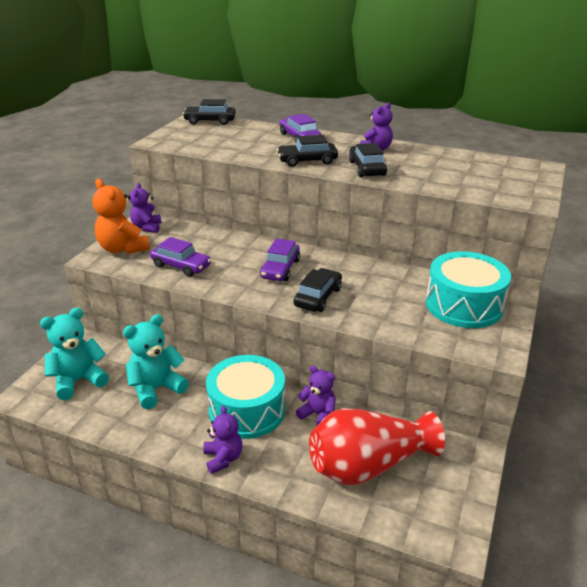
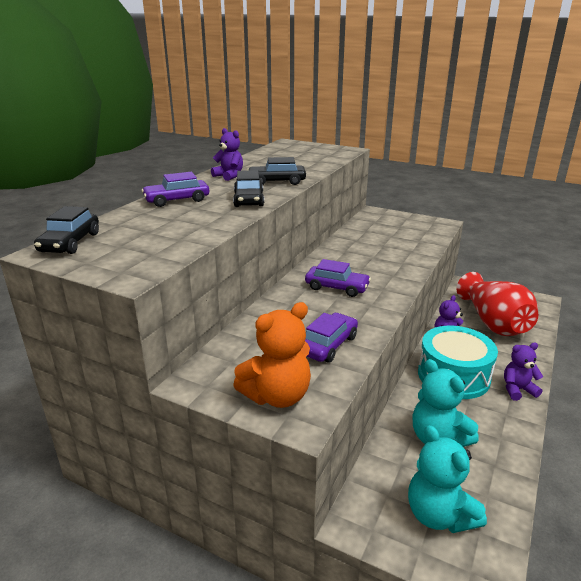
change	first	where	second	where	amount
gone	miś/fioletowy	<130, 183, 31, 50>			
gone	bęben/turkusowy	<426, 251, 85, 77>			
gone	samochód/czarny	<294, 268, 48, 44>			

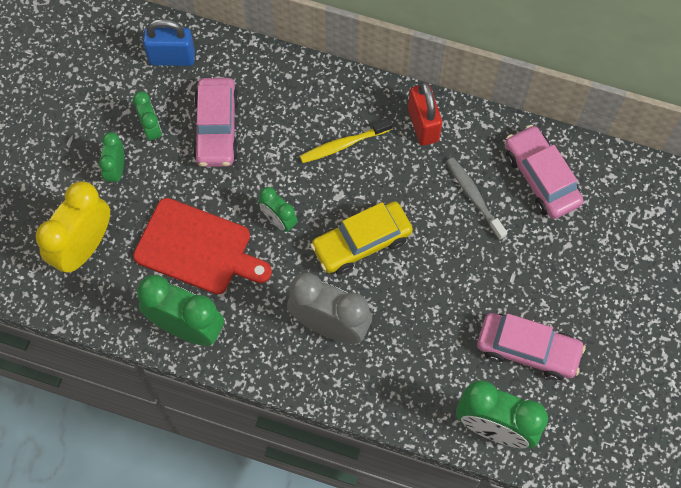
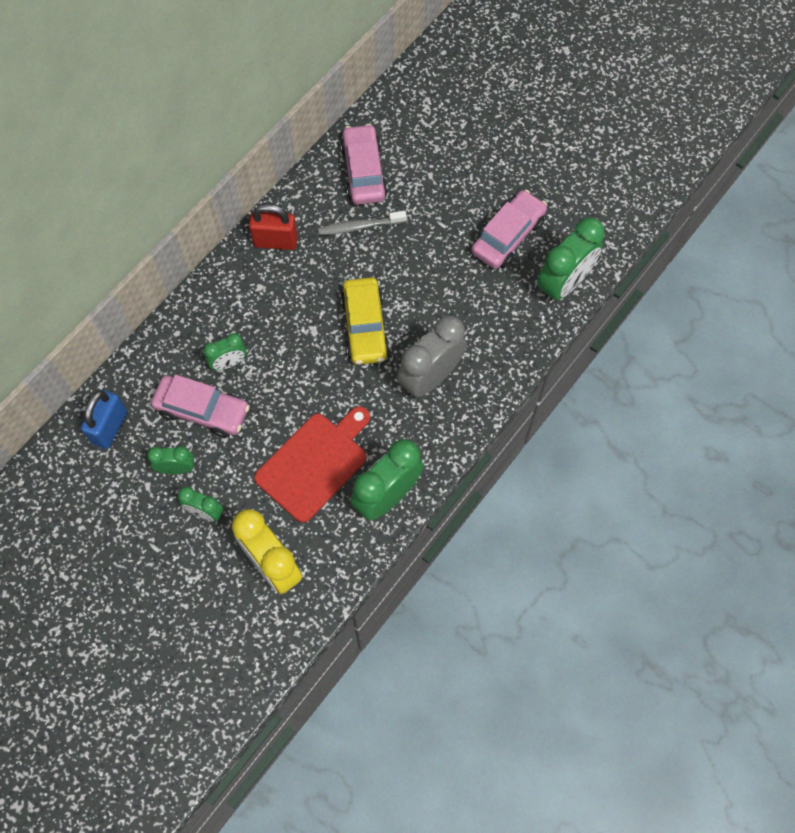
change	first	where	second	where	amount
gone	szczoteczka do zębów/żółty	<300, 119, 92, 44>			
rotated	samochód/różowy	<505, 125, 78, 94>		<340, 124, 48, 81>	90 degrees clockwise
shifted	budzik/zielony	<258, 187, 40, 45>		<203, 333, 44, 37>	

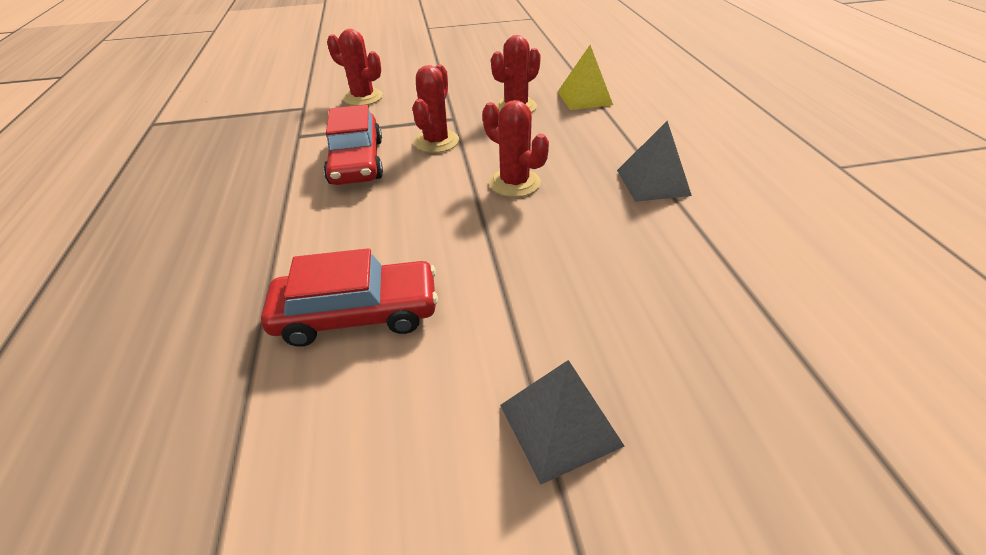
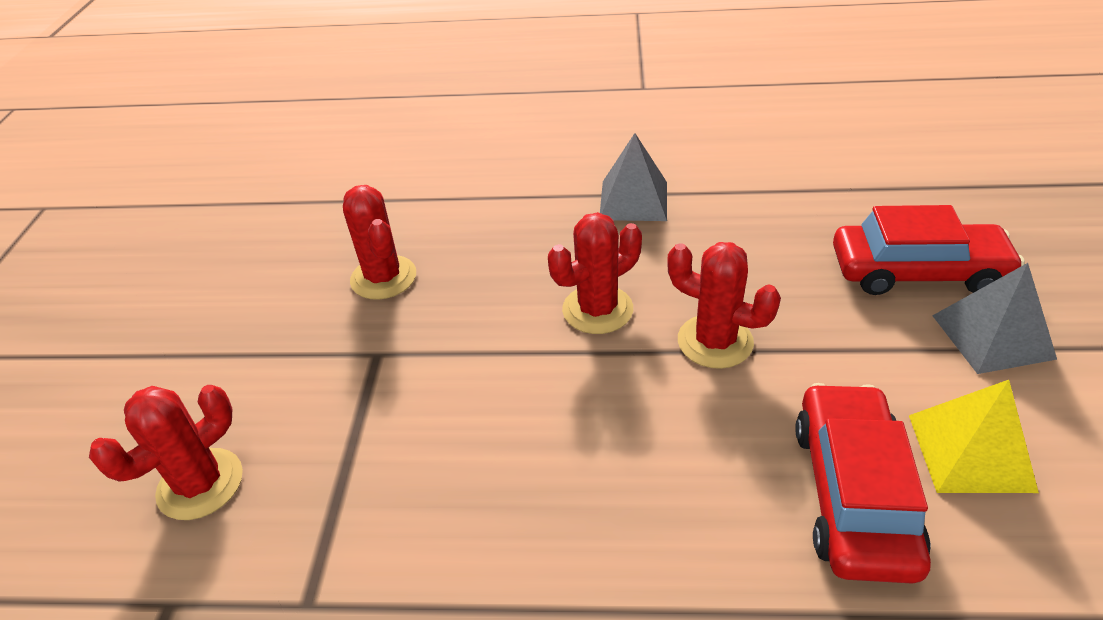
change	first	where	second	where	amount
shifted	piramida/żółty	<558, 45, 55, 65>		<909, 380, 130, 113>	
shifted	kaktus/czerwony	<412, 65, 47, 88>		<667, 242, 114, 127>	
shifted	samochód/czerwony	<324, 105, 59, 80>		<833, 205, 192, 90>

_____

WHAT THE EXERCISE ASKS: Up to and including the last line of the listing above, copy exactly every line from the one that contains "242, 114, 127>" onward; leave out all others.

RESPONSE TO THIS EXERCISE:
shifted	kaktus/czerwony	<412, 65, 47, 88>		<667, 242, 114, 127>	
shifted	samochód/czerwony	<324, 105, 59, 80>		<833, 205, 192, 90>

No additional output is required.